● **Work request**
Each record that follows should be repeated exactly, minus any images.

##############################

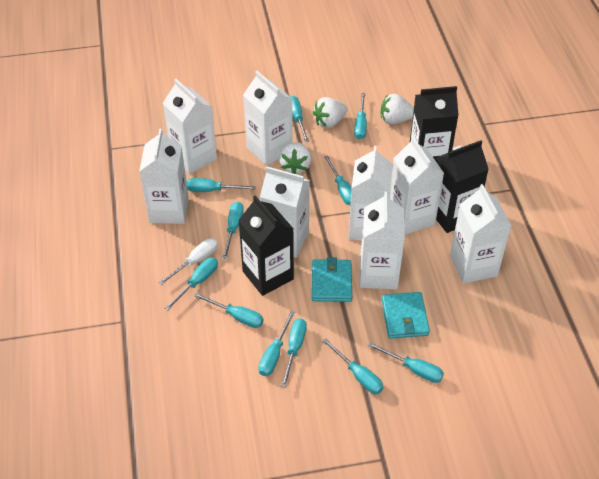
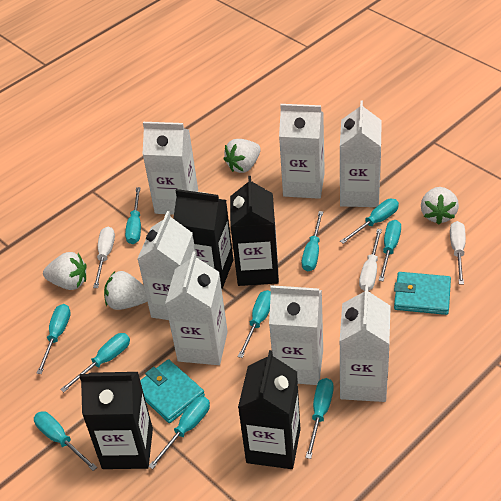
black carton: 3 -> 4
turquoise screwdriver: 11 -> 10
white carton: 8 -> 7
white screwdriver: 1 -> 3
white strawberry: 3 -> 4

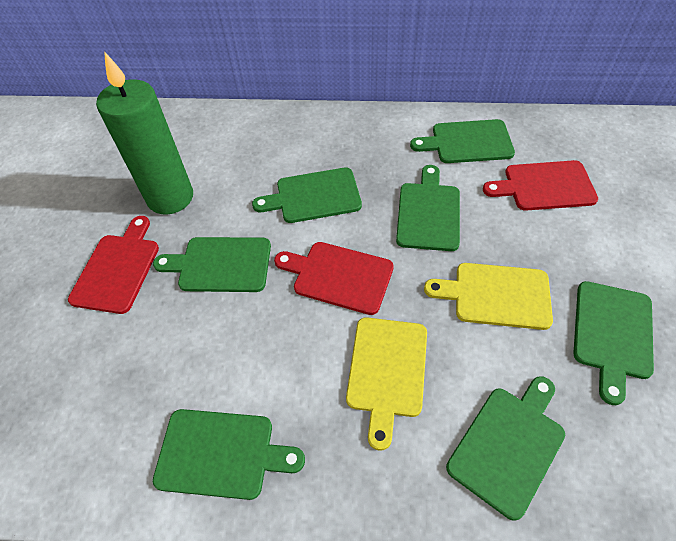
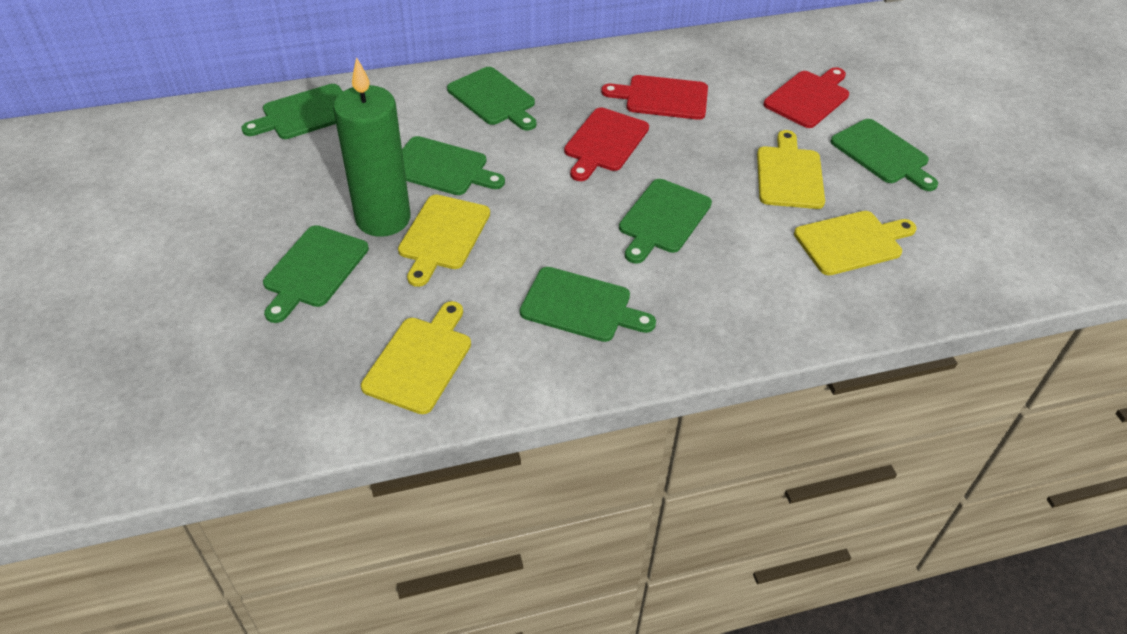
yellow cutting board: 2 -> 4

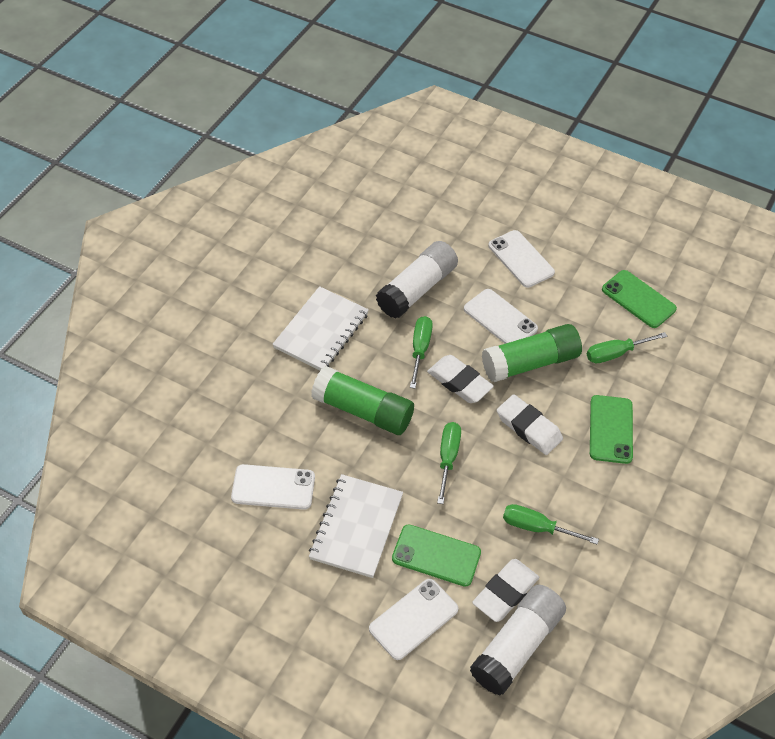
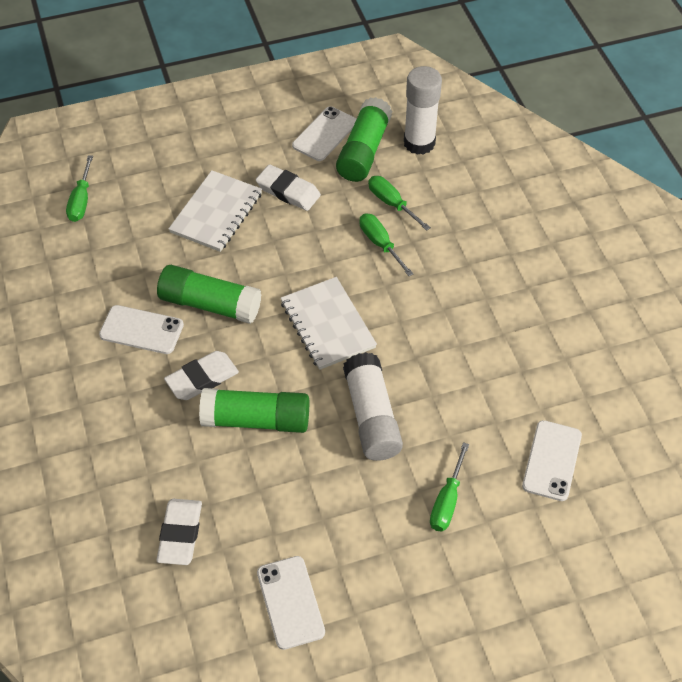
green glue stick: 2 -> 3
green phone: 3 -> 0

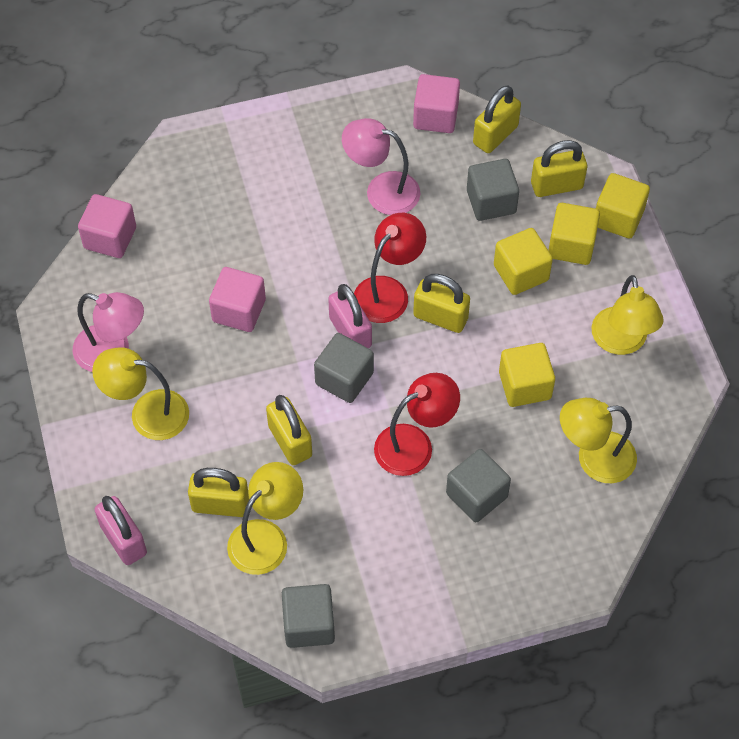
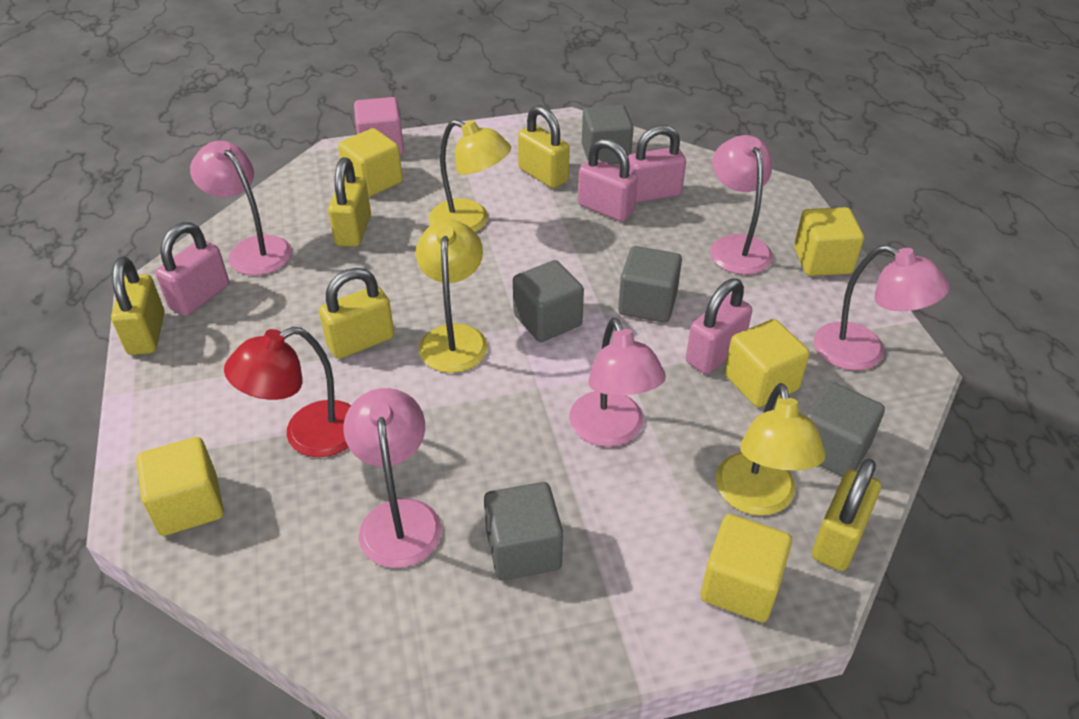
grey cube: 4 -> 5
pink cube: 3 -> 1
pink lamp: 2 -> 5
pink padlock: 2 -> 4
red lamp: 2 -> 1
yellow cube: 4 -> 5
yellow lamp: 4 -> 3

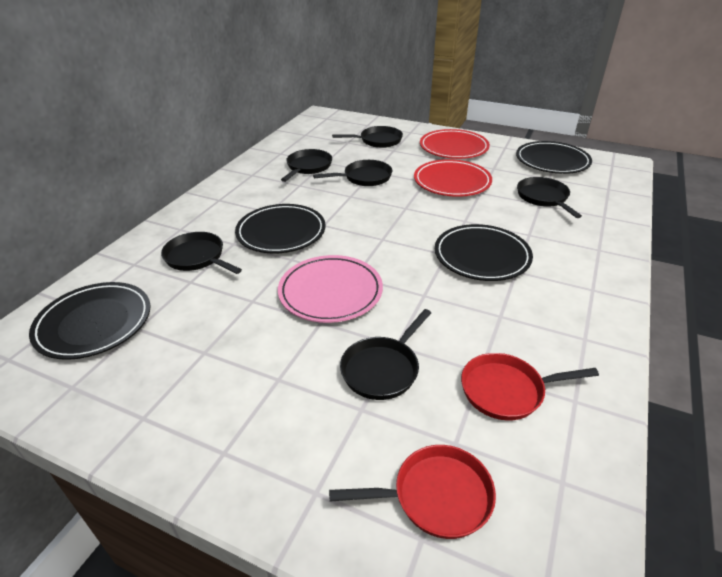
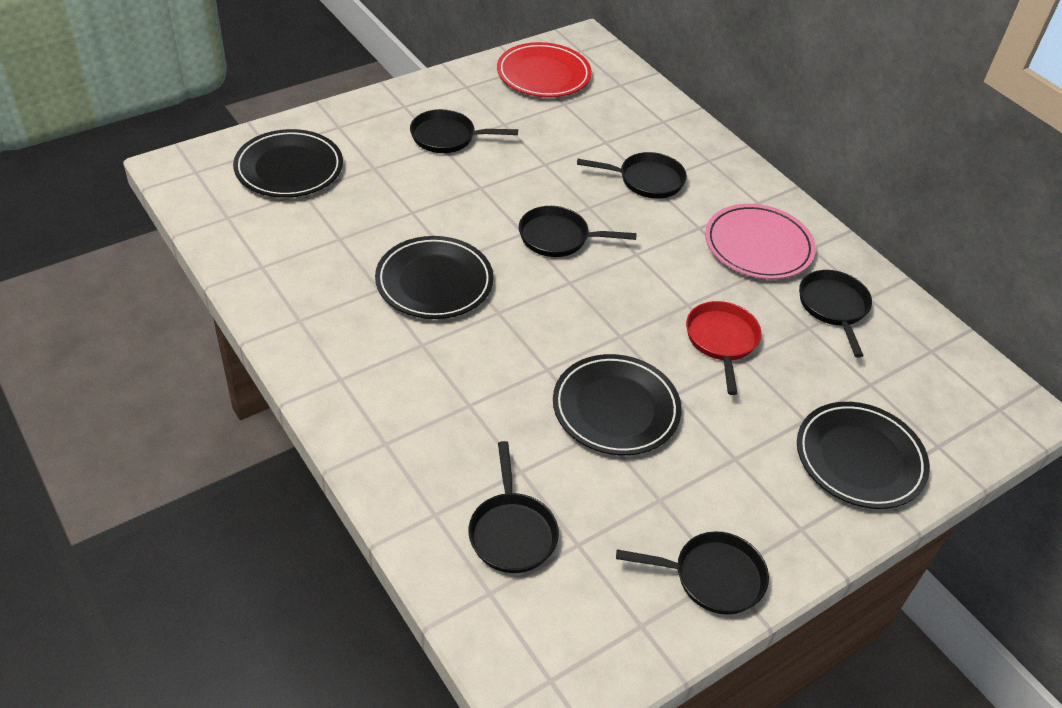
red pan: 2 -> 1
red plate: 2 -> 1

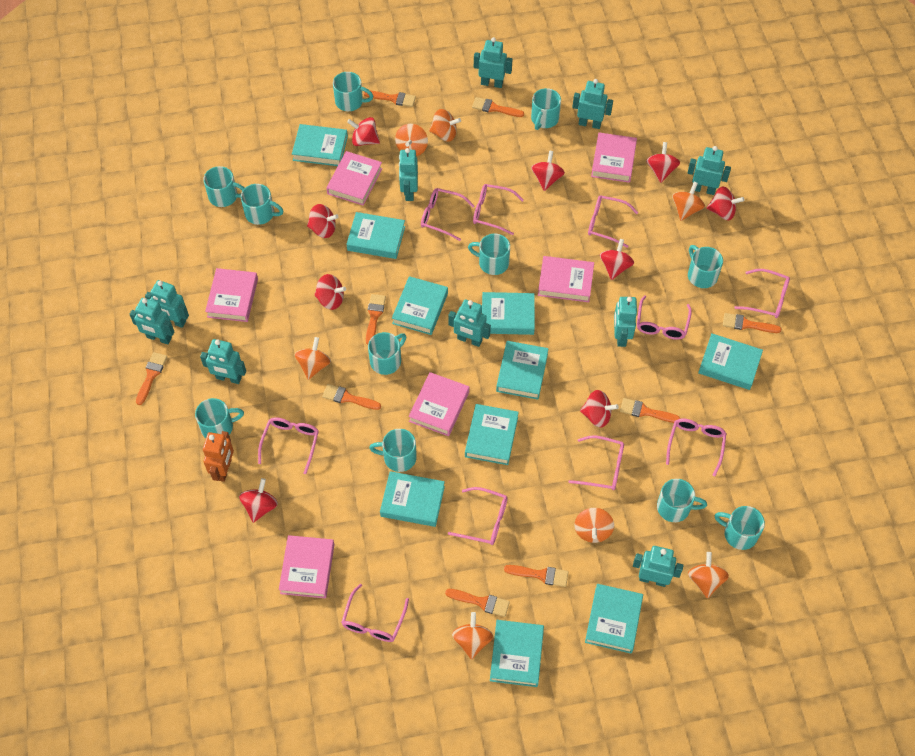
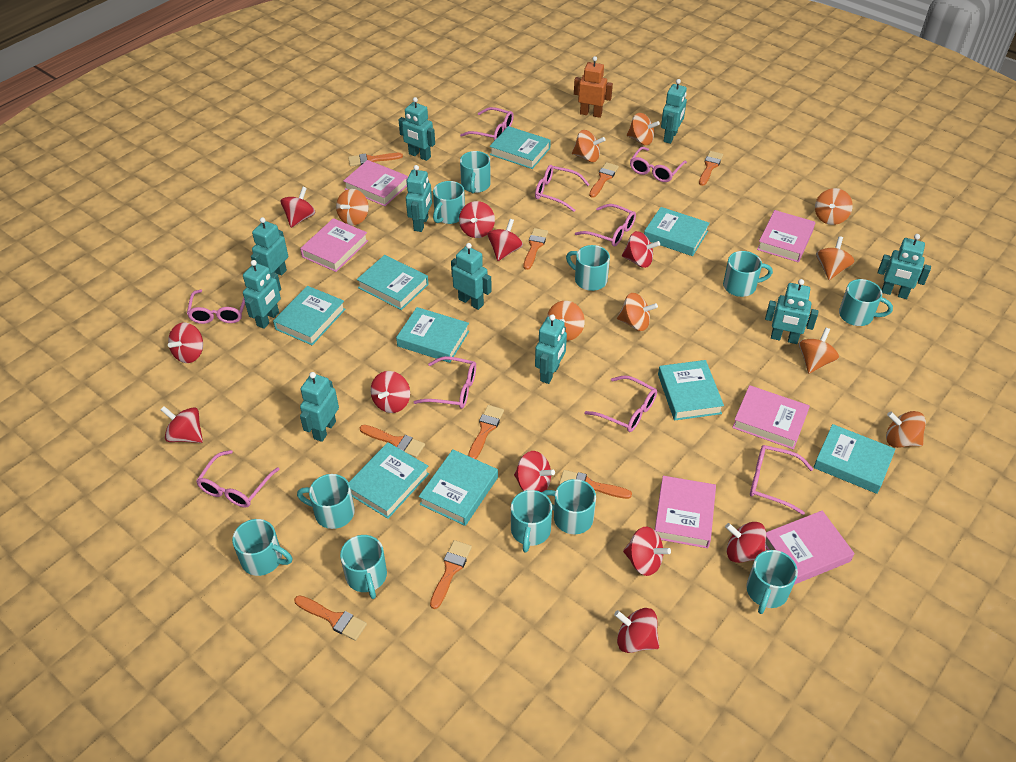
orange spinning top: 7 -> 9
pink glasses: 10 -> 9
red spinning top: 9 -> 11
turquoise book: 10 -> 9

##############################

● **Reply to the task**
black carton: 3 -> 4
turquoise screwdriver: 11 -> 10
white carton: 8 -> 7
white screwdriver: 1 -> 3
white strawberry: 3 -> 4

yellow cutting board: 2 -> 4

green glue stick: 2 -> 3
green phone: 3 -> 0

grey cube: 4 -> 5
pink cube: 3 -> 1
pink lamp: 2 -> 5
pink padlock: 2 -> 4
red lamp: 2 -> 1
yellow cube: 4 -> 5
yellow lamp: 4 -> 3

red pan: 2 -> 1
red plate: 2 -> 1

orange spinning top: 7 -> 9
pink glasses: 10 -> 9
red spinning top: 9 -> 11
turquoise book: 10 -> 9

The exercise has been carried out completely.